## WHAT IS BEING ASKED
Copy every line of text from the items below word for word, leaving the pictures out of your answer.

Stored data

########################################

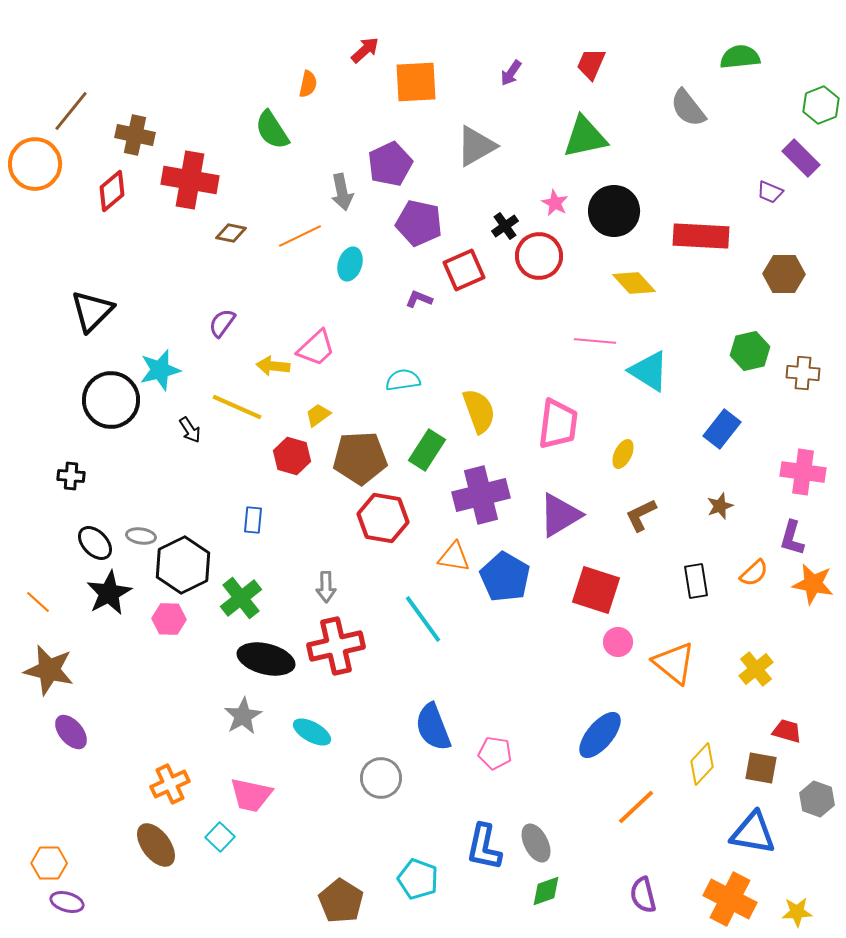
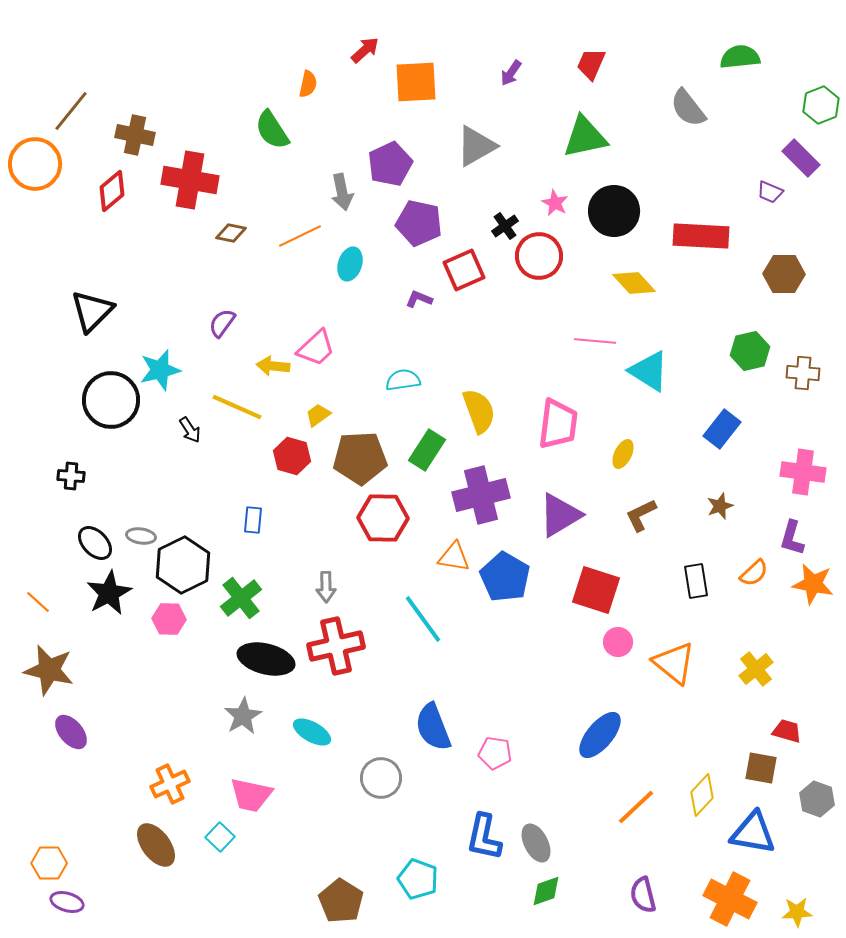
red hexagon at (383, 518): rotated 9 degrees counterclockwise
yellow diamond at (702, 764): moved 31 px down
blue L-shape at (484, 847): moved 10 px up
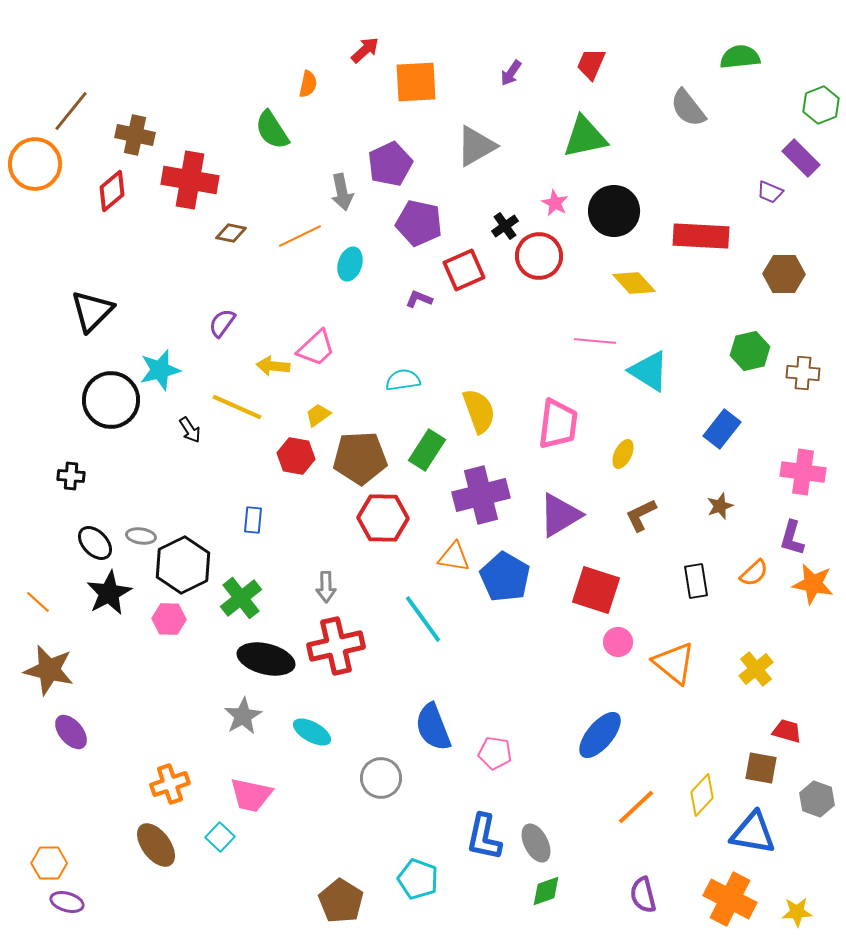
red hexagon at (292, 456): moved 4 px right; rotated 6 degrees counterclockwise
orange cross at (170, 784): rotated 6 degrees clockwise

########################################

## COMPLETED TASK
red hexagon at (383, 518): rotated 9 degrees counterclockwise
yellow diamond at (702, 764): moved 31 px down
blue L-shape at (484, 847): moved 10 px up
red hexagon at (292, 456): moved 4 px right; rotated 6 degrees counterclockwise
orange cross at (170, 784): rotated 6 degrees clockwise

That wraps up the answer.